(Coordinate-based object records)
──────────────────────────────

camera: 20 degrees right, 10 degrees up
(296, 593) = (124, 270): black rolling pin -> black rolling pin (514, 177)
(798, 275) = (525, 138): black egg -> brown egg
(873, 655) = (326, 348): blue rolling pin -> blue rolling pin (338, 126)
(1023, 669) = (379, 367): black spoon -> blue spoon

──────────────────────────────

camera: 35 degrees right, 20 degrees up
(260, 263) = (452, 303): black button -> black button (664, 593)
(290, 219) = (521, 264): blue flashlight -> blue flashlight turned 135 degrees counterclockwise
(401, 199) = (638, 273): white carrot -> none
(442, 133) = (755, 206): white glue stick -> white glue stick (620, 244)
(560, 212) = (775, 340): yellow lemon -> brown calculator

──────────────────────────────

EXERCISE AIM: From the records above, copy out the line with "camera: 20 degrees right, 10 degrees up", the line with "(873, 655) = (326, 348): blue", and every line between them, word for word.

EXERCISE SOLUTION:
camera: 20 degrees right, 10 degrees up
(296, 593) = (124, 270): black rolling pin -> black rolling pin (514, 177)
(798, 275) = (525, 138): black egg -> brown egg
(873, 655) = (326, 348): blue rolling pin -> blue rolling pin (338, 126)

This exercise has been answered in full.